Task description
Without including any images, reproduce each entry exactly.

Provided material
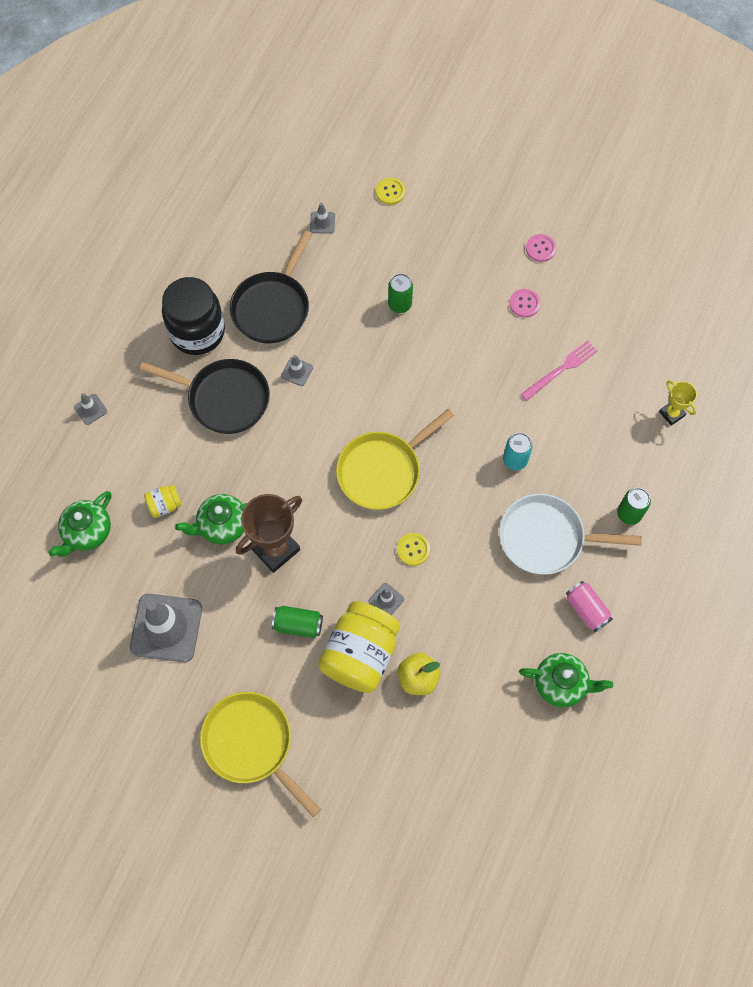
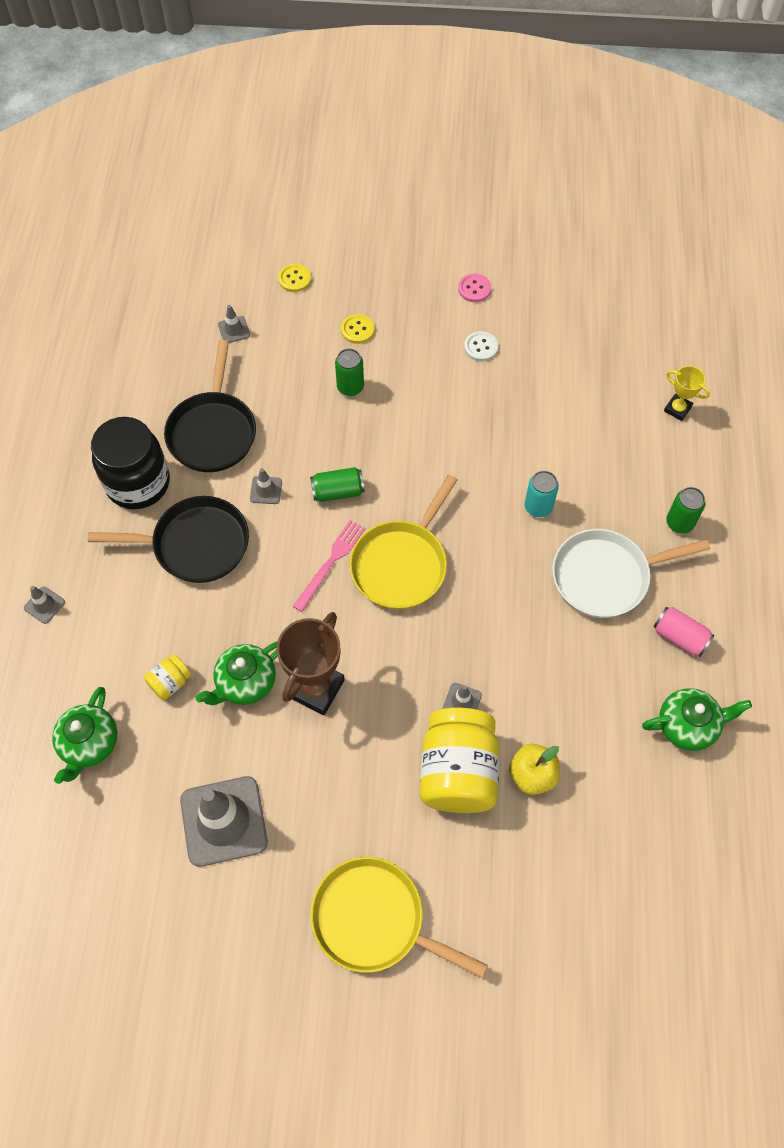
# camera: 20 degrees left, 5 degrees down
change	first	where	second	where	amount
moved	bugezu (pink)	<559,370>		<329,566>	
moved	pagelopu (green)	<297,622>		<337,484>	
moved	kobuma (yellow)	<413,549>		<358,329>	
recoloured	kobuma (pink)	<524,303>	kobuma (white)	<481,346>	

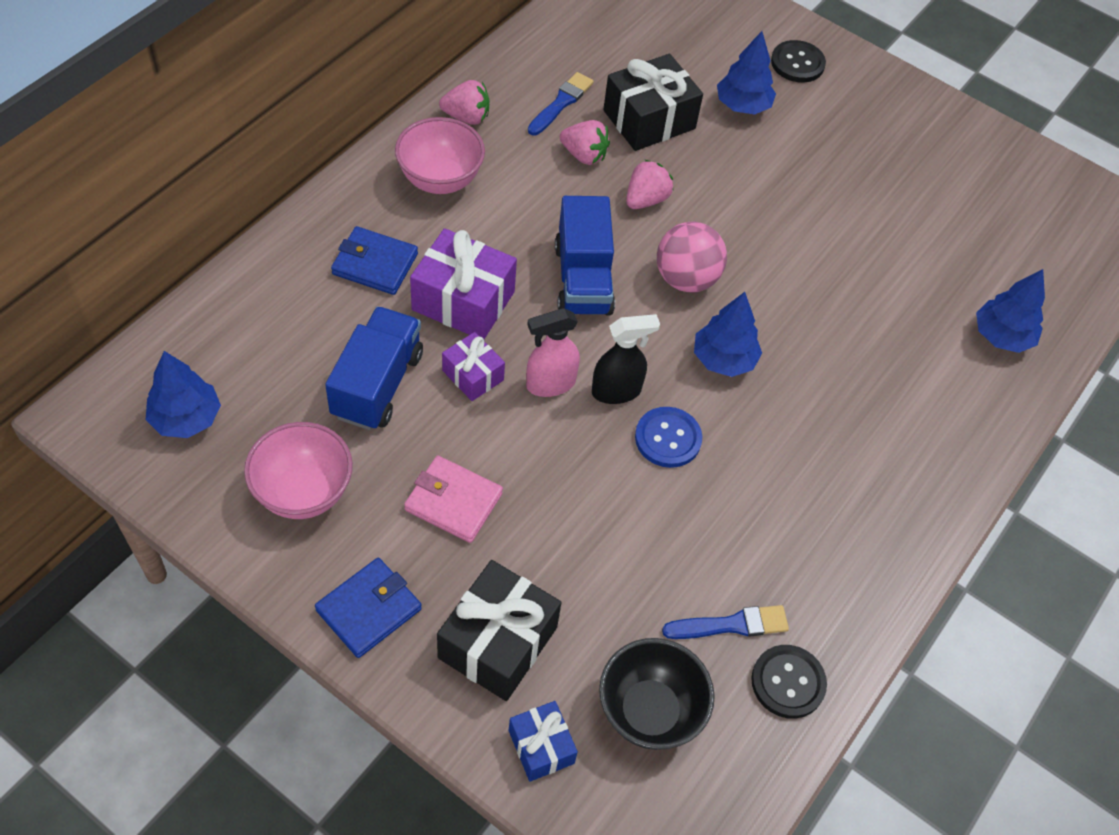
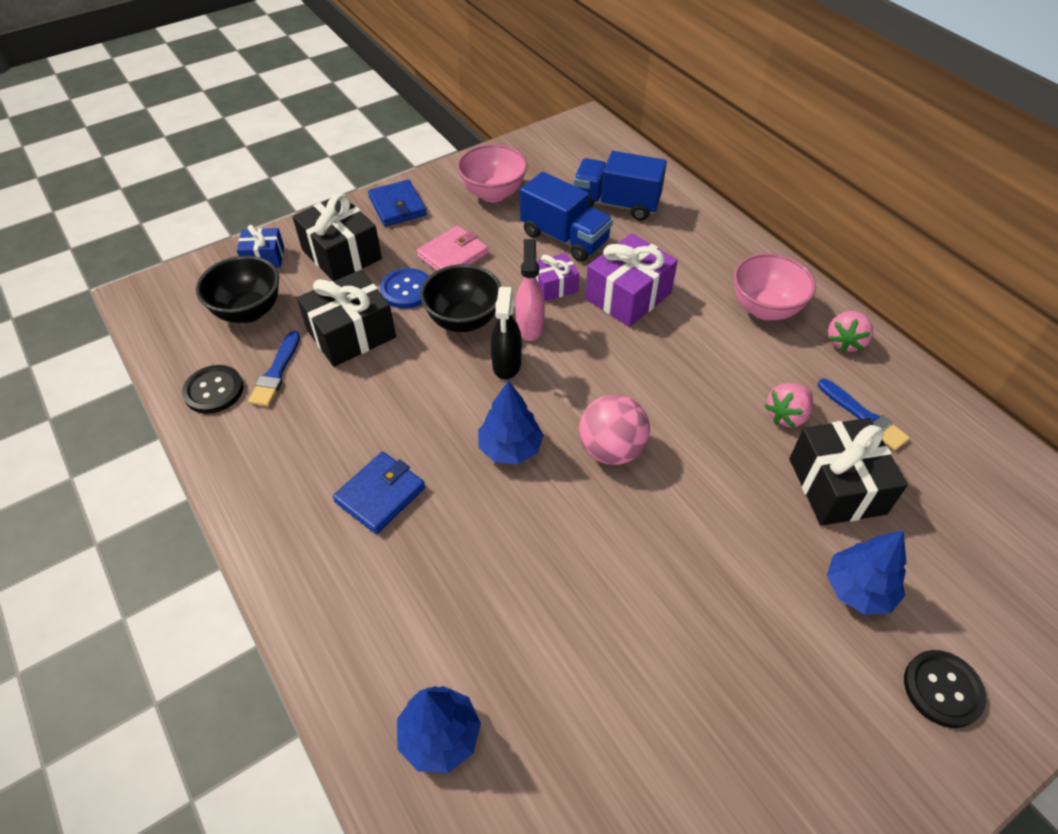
# camera: 115 degrees right, 5 degrees down
change	first	where	second	where	amount
added			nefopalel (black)	<346,318>	
moved	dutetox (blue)	<374,260>		<379,493>	
moved	kobuma (blue)	<668,437>		<404,288>	
added			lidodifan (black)	<460,298>	
moved	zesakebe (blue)	<585,255>		<620,186>	
removed	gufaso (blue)	<183,394>			
removed	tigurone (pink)	<650,184>			

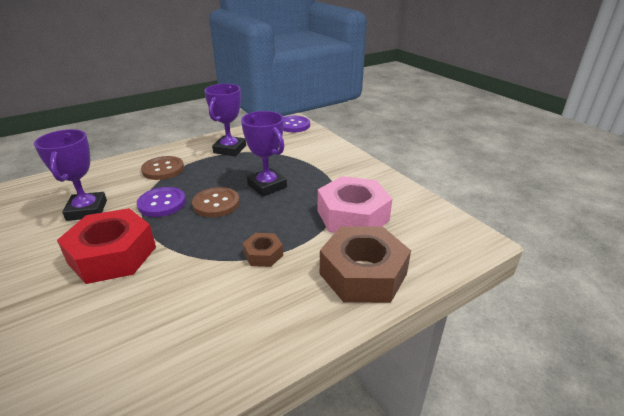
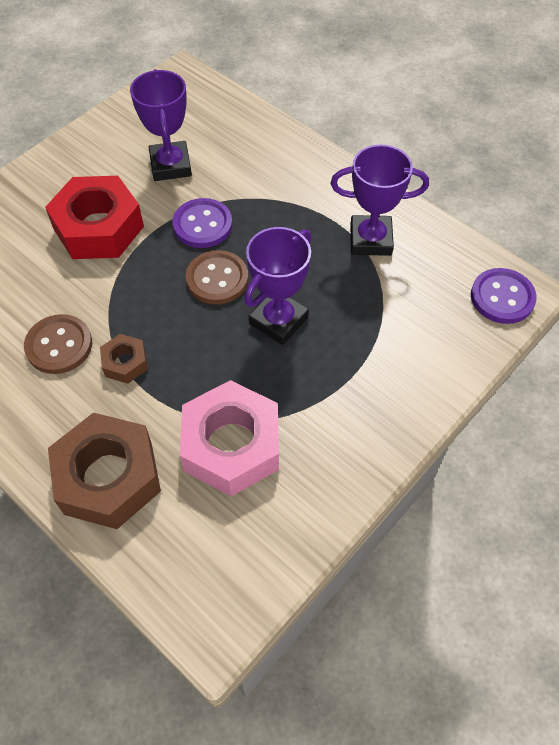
# camera: 75 degrees right, 25 degrees up
change	first	where	second	where	amount
moved	kobuma (brown)	<162,168>		<58,344>	
turned	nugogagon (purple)	<70,175>		<161,125>	75 degrees counterclockwise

Task solution
# camera: 20 degrees left, 5 degrees down
change	first	where	second	where	amount
moved	bugezu (pink)	<559,370>		<329,566>	
moved	pagelopu (green)	<297,622>		<337,484>	
moved	kobuma (yellow)	<413,549>		<358,329>	
recoloured	kobuma (pink)	<524,303>	kobuma (white)	<481,346>	

# camera: 115 degrees right, 5 degrees down
change	first	where	second	where	amount
added			nefopalel (black)	<346,318>	
moved	dutetox (blue)	<374,260>		<379,493>	
moved	kobuma (blue)	<668,437>		<404,288>	
added			lidodifan (black)	<460,298>	
moved	zesakebe (blue)	<585,255>		<620,186>	
removed	gufaso (blue)	<183,394>			
removed	tigurone (pink)	<650,184>			

# camera: 75 degrees right, 25 degrees up
change	first	where	second	where	amount
moved	kobuma (brown)	<162,168>		<58,344>	
turned	nugogagon (purple)	<70,175>		<161,125>	75 degrees counterclockwise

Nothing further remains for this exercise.